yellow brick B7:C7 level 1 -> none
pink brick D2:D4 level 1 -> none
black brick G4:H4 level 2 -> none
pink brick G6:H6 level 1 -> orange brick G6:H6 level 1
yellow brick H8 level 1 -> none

---

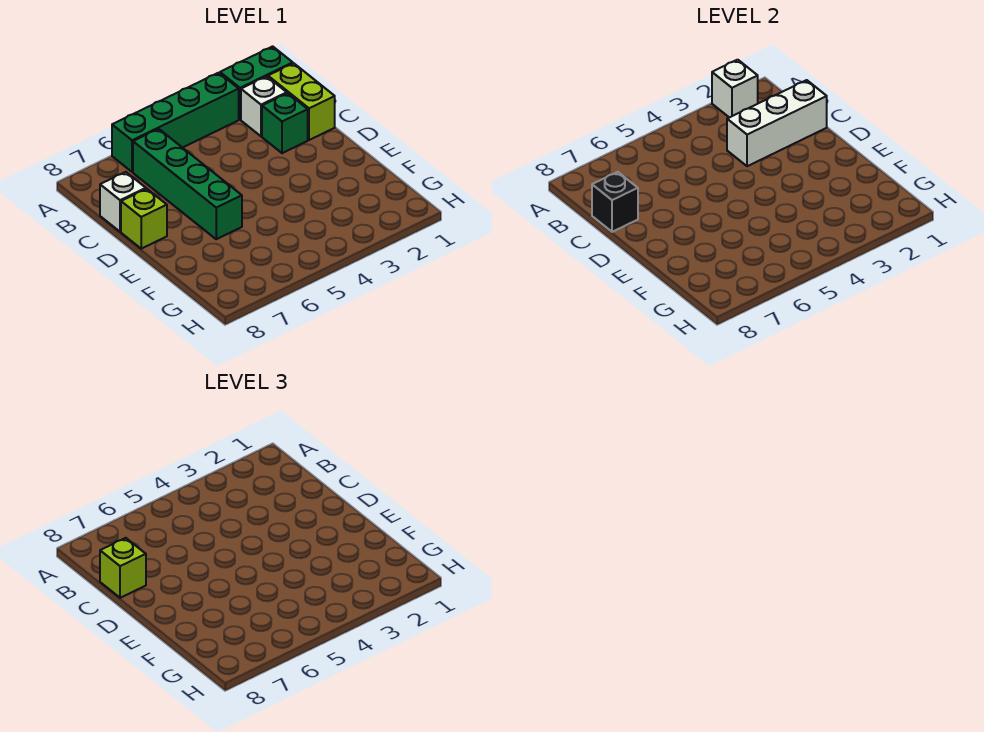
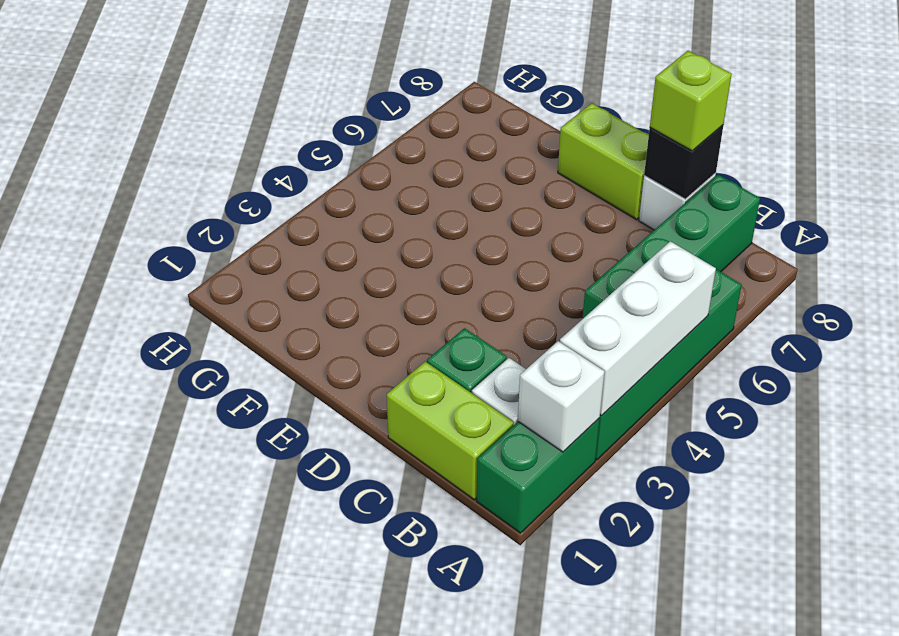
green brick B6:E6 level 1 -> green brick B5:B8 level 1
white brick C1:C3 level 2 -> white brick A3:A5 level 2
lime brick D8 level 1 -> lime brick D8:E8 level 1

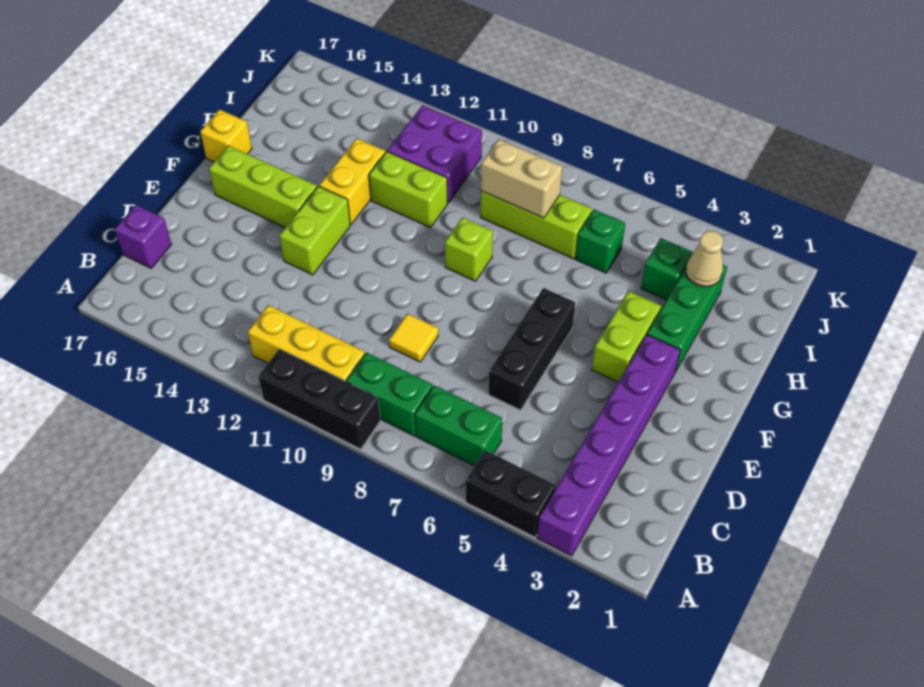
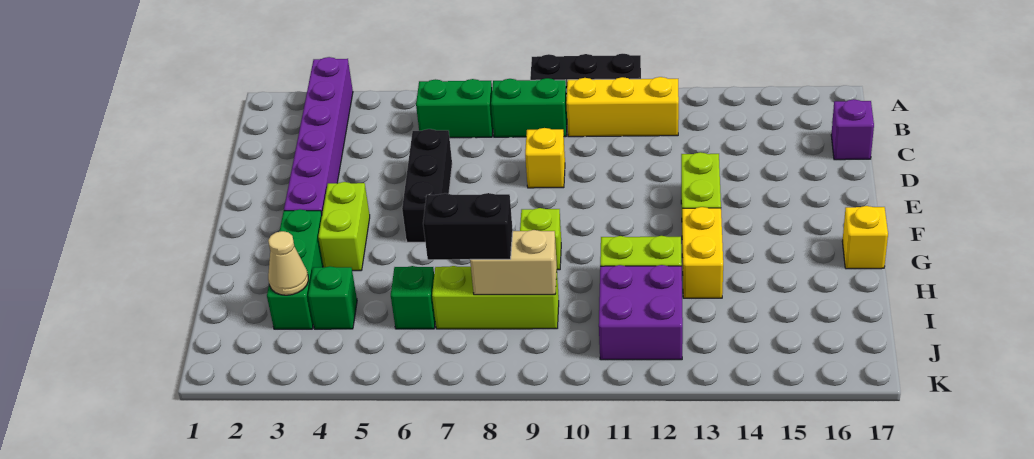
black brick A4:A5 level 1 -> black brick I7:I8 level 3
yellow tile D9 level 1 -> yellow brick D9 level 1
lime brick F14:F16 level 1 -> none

**Work required:**
Where the string "yellow" occurs in the data, return the whole line.

**Task solution:**
yellow brick B7:C7 level 1 -> none
yellow brick H8 level 1 -> none
yellow tile D9 level 1 -> yellow brick D9 level 1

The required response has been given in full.